=== Begin Enclosure ===
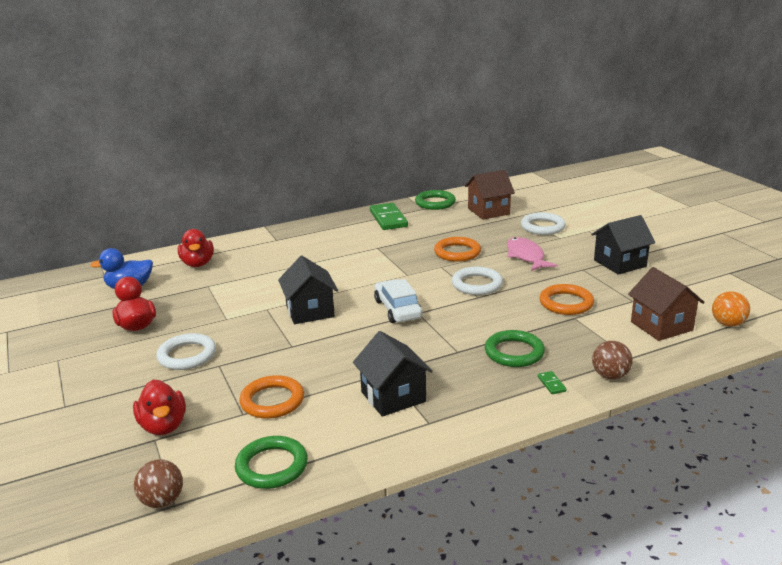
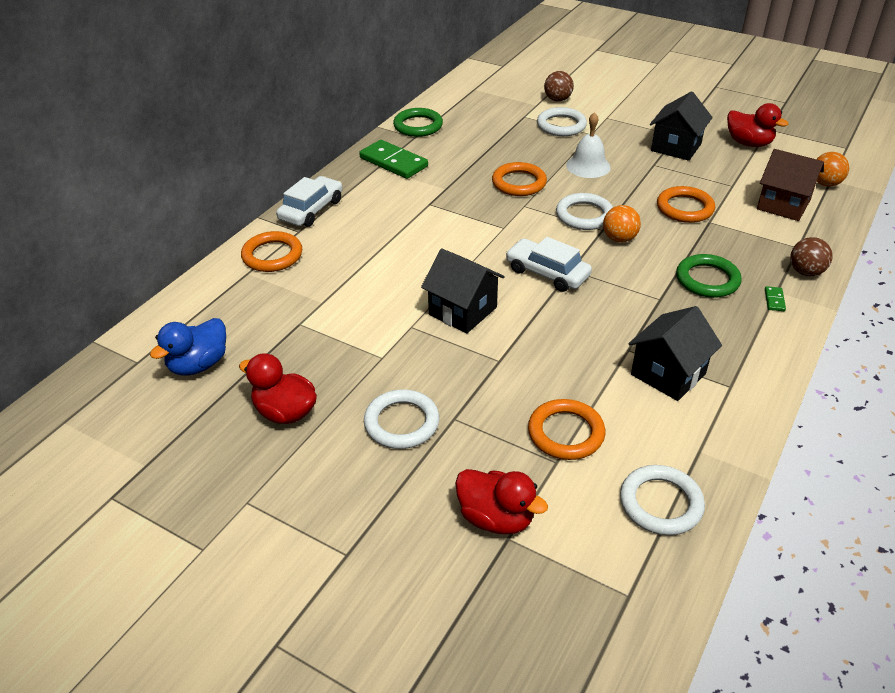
camera: 35 degrees left, 15 degrees up
(162, 501) = (612, 599): brown ball -> brown ball (557, 99)
(198, 264) = (244, 298): red duck -> red duck (748, 143)
(244, 247) = (272, 255): none -> orange ring
(272, 466) = (660, 503): green ring -> white ring
(300, 231) = (311, 210): none -> white car
(393, 397) = (668, 374): black house -> black house turned 75 degrees counterclockwise
(482, 306) = (619, 239): none -> orange ball
(488, 211) = (486, 121): brown house -> none
(526, 256) = (588, 166): pink fish -> white bell
(551, 384) = (774, 300): green domino -> green domino turned 60 degrees clockwise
=== End Enclosure ===
To do: Within the entries above, find each line where "degrees" appears; copy every one.

Solved exercise:
camera: 35 degrees left, 15 degrees up
(393, 397) = (668, 374): black house -> black house turned 75 degrees counterclockwise
(551, 384) = (774, 300): green domino -> green domino turned 60 degrees clockwise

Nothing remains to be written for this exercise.